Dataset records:
================
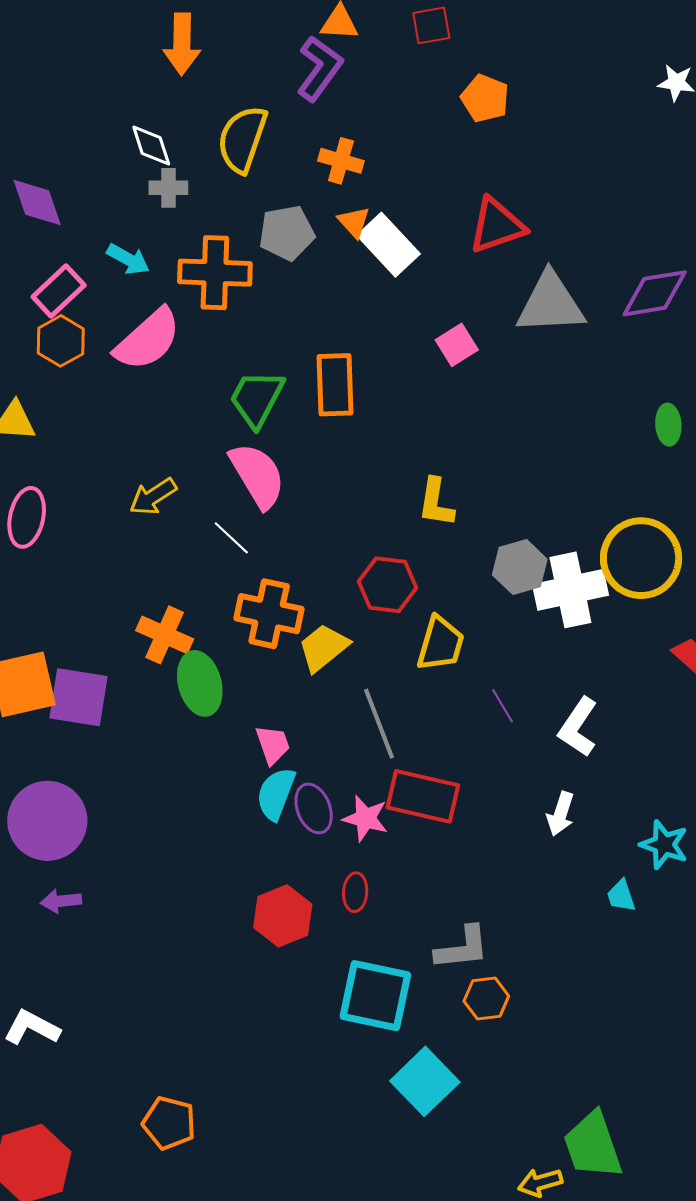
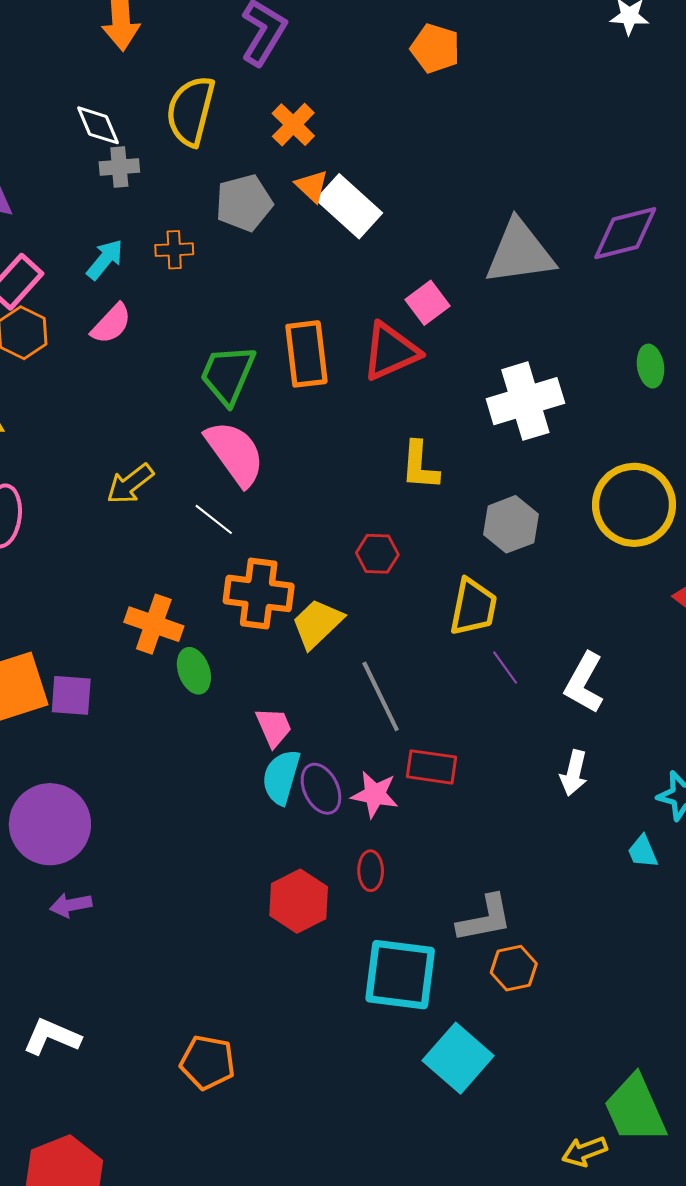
orange cross: (341, 161) -> (293, 125), turned 33
red triangle: (497, 226) -> (391, 351), moved
cyan arrow: (128, 259) -> (105, 259), moved, turned -75
orange cross: (215, 273) -> (174, 250), size x0.5
pink semicircle: (148, 339) -> (111, 324), size x0.6
red hexagon: (388, 585) -> (377, 554), size x0.7
white cross: (570, 590) -> (525, 401), moved
yellow trapezoid: (441, 644) -> (473, 607), moved
green ellipse: (200, 683) -> (194, 671), size x0.7
purple square: (79, 697) -> (71, 695), size x0.7
red rectangle: (423, 796) -> (432, 767), size x0.7
orange pentagon: (169, 1123) -> (208, 1062), moved

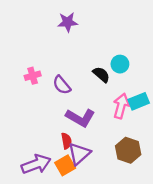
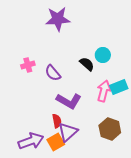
purple star: (68, 22) -> (58, 19), size x1.4

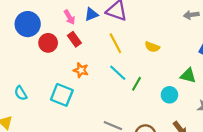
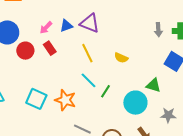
gray arrow: (191, 15) -> (158, 30), turned -88
pink arrow: (69, 17) -> (46, 28), turned 72
orange star: (81, 70) -> (65, 100), moved, size x1.5
cyan circle: (169, 95) -> (135, 103), size x1.5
================
Work to be completed
As you read the records above, find each line that contains "orange" and copy it.

Result for this task
orange cross: (341, 161) -> (293, 125), turned 33
orange cross: (215, 273) -> (174, 250), size x0.5
orange pentagon: (169, 1123) -> (208, 1062), moved
orange star: (81, 70) -> (65, 100), moved, size x1.5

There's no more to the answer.